**TASK REQUIREMENTS**
The result should be the listing below restated word for word, with images left out.

**SOURCE MATERIAL**
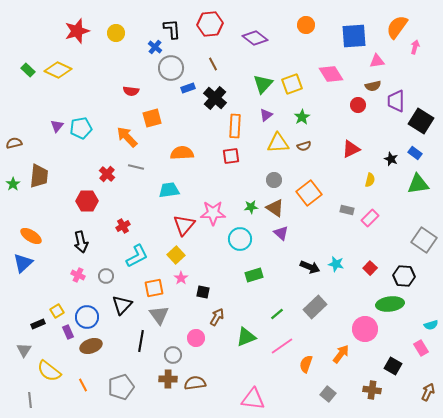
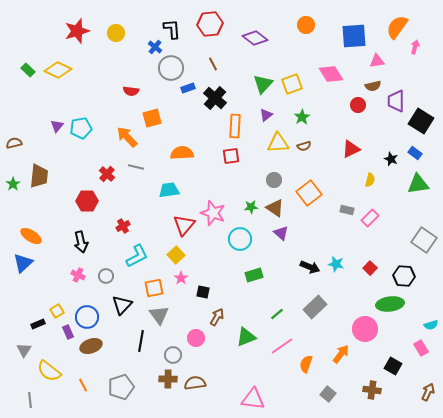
pink star at (213, 213): rotated 20 degrees clockwise
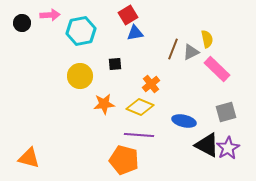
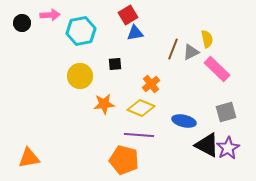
yellow diamond: moved 1 px right, 1 px down
orange triangle: rotated 25 degrees counterclockwise
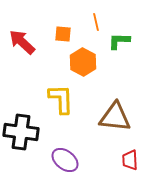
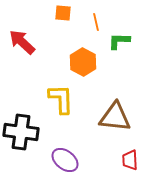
orange square: moved 21 px up
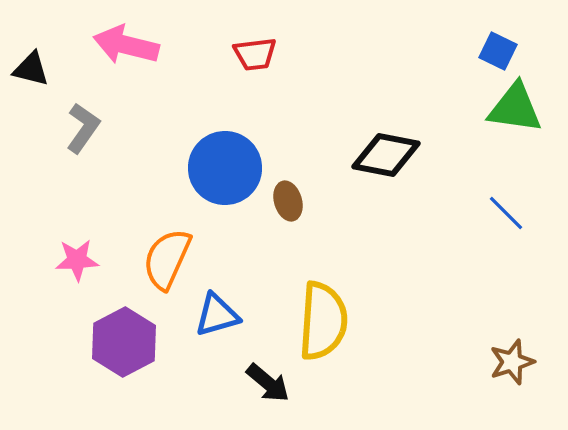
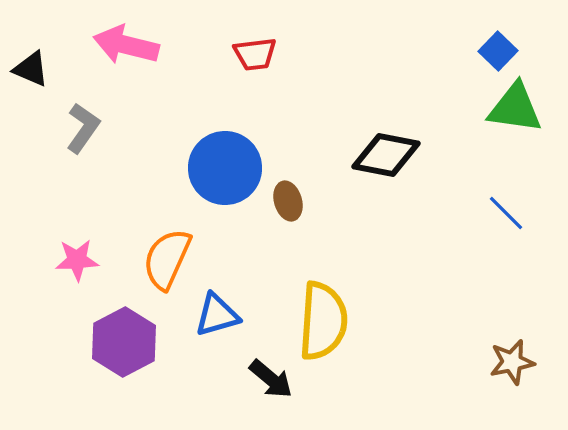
blue square: rotated 18 degrees clockwise
black triangle: rotated 9 degrees clockwise
brown star: rotated 6 degrees clockwise
black arrow: moved 3 px right, 4 px up
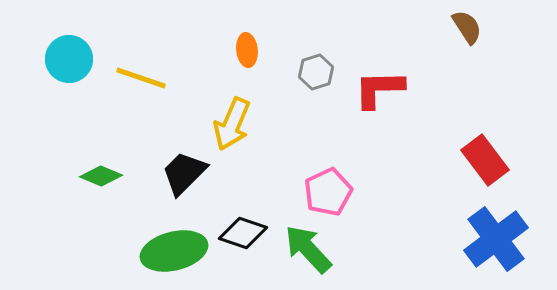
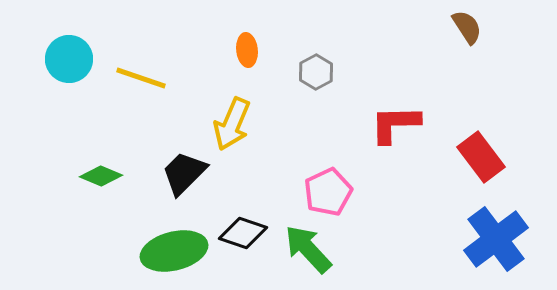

**RESULT OF THE TASK**
pink star at (213, 213): rotated 20 degrees clockwise
yellow diamond: moved 1 px right, 1 px down
orange triangle: rotated 25 degrees counterclockwise
orange square: moved 21 px up
blue square: rotated 18 degrees clockwise
black triangle: rotated 9 degrees clockwise
brown star: rotated 6 degrees clockwise
black arrow: moved 3 px right, 4 px up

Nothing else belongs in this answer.